**Task requirements:** Below is a listing to transcribe in full and exactly; keep the pictures out.

**Provided material:**
+-------+

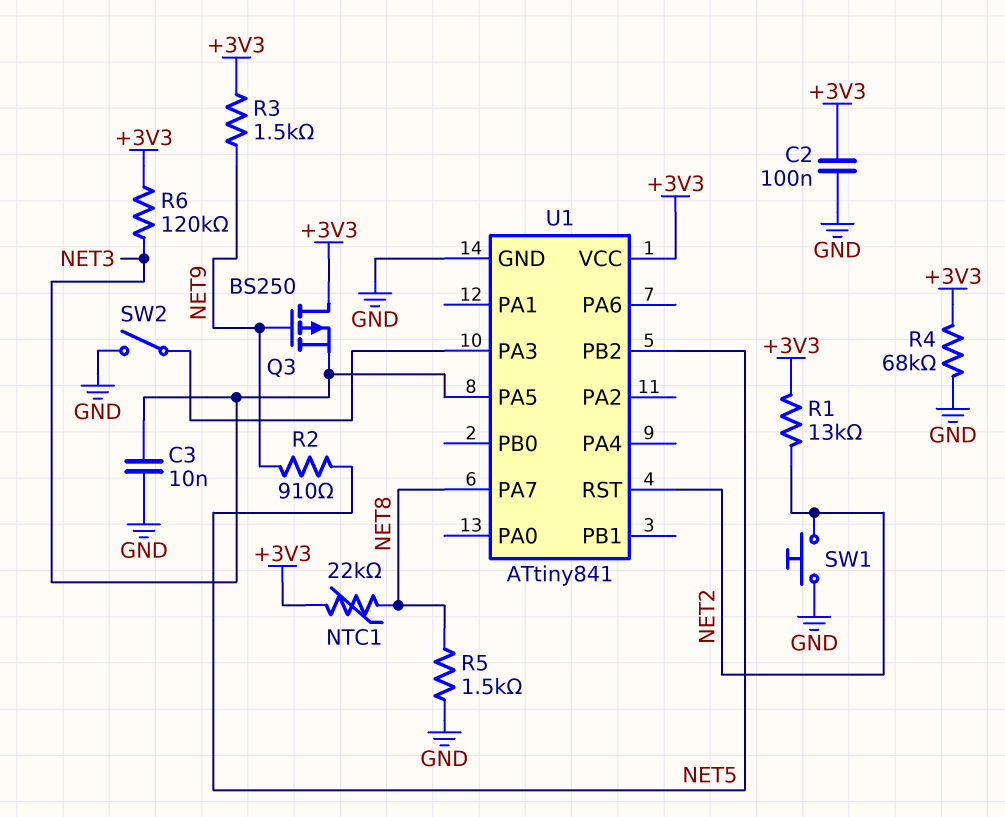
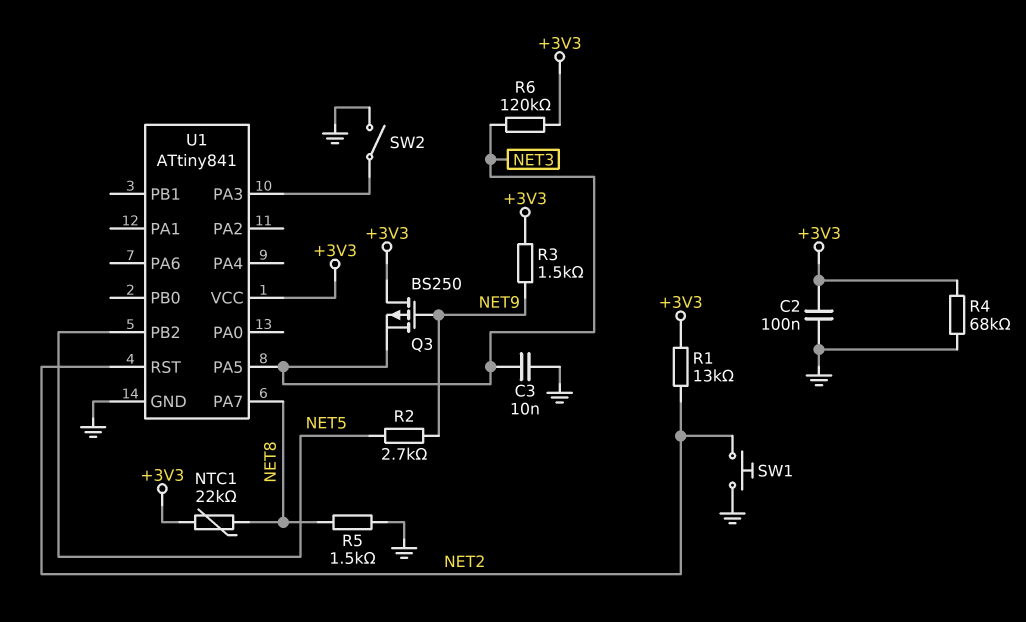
R2: 910 (NET5, NET9) -> 2.7k (NET5, NET9)

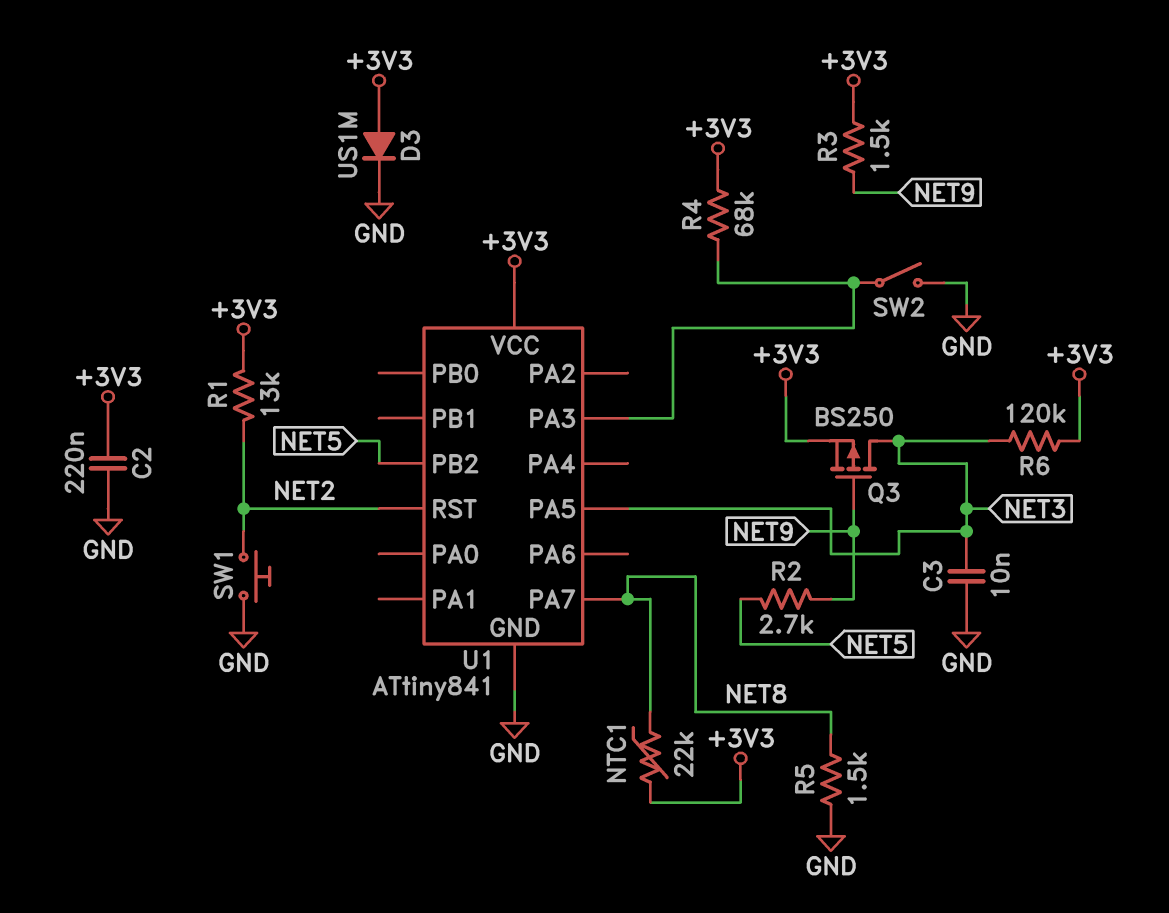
C2: 100nF (+3V3, GND) -> 220nF (+3V3, GND)
D3: none -> diode US1M (A +3V3, K GND)
Q3: PMOS BS250 (G NET9, D +3V3, S NET3) -> PMOS BS250 (G NET9, D NET3, S +3V3)
R4: 68k (+3V3, GND) -> 68k (+3V3, U1/PA3)

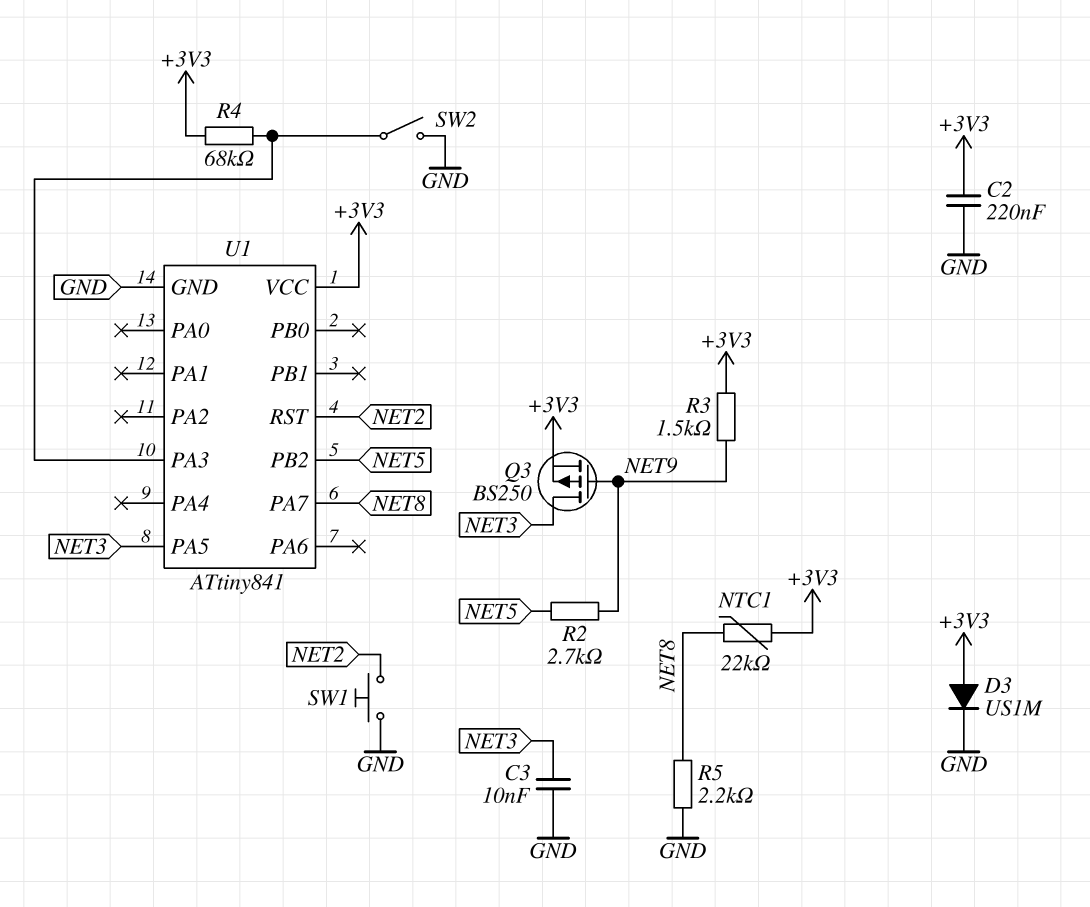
R1: 13k (+3V3, NET2) -> none
R5: 1.5k (GND, NET8) -> 2.2k (GND, NET8)
R6: 120k (+3V3, NET3) -> none

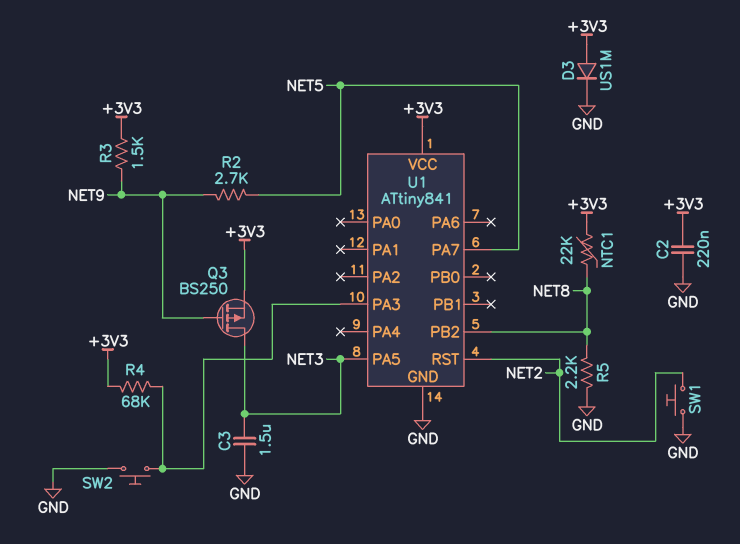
C3: 10nF (GND, NET3) -> 1.5uF (GND, NET3)
SW2: switch (GND, U1/PA3) -> button (GND, U1/PA3)
U1 pin PA7: NET8 -> NET5
U1 pin PB2: NET5 -> NET8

+-------+

**Solution for this exercise:**
R2: 910 (NET5, NET9) -> 2.7k (NET5, NET9)

C2: 100nF (+3V3, GND) -> 220nF (+3V3, GND)
D3: none -> diode US1M (A +3V3, K GND)
Q3: PMOS BS250 (G NET9, D +3V3, S NET3) -> PMOS BS250 (G NET9, D NET3, S +3V3)
R4: 68k (+3V3, GND) -> 68k (+3V3, U1/PA3)

R1: 13k (+3V3, NET2) -> none
R5: 1.5k (GND, NET8) -> 2.2k (GND, NET8)
R6: 120k (+3V3, NET3) -> none

C3: 10nF (GND, NET3) -> 1.5uF (GND, NET3)
SW2: switch (GND, U1/PA3) -> button (GND, U1/PA3)
U1 pin PA7: NET8 -> NET5
U1 pin PB2: NET5 -> NET8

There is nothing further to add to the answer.